● EXERCISE REQUIREMENTS:
Work through the data line by line, gathering every line that has the word "cyan".

● STUDY MATERIAL:
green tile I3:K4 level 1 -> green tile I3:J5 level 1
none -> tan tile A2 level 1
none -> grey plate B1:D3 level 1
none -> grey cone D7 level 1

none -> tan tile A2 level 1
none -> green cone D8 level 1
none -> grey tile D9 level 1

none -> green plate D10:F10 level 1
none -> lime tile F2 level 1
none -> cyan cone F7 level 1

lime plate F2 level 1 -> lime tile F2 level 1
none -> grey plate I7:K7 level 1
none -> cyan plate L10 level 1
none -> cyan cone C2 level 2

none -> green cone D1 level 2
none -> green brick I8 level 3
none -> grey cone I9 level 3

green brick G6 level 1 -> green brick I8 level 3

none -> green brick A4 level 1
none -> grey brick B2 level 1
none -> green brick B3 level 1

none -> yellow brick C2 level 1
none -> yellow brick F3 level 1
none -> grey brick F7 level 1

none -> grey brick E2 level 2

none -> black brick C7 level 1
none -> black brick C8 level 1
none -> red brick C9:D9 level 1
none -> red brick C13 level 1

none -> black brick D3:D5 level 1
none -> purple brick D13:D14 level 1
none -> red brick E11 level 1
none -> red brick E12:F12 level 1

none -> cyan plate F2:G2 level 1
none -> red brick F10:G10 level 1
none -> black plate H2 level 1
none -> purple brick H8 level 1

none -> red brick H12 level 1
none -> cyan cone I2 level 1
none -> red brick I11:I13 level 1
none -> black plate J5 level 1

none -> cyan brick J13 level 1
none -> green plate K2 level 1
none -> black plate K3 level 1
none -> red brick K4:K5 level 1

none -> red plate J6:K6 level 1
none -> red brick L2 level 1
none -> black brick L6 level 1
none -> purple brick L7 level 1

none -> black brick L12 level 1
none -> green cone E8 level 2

● RESULT FOR THIS TASK:
none -> cyan cone F7 level 1
none -> cyan plate L10 level 1
none -> cyan cone C2 level 2
none -> cyan plate F2:G2 level 1
none -> cyan cone I2 level 1
none -> cyan brick J13 level 1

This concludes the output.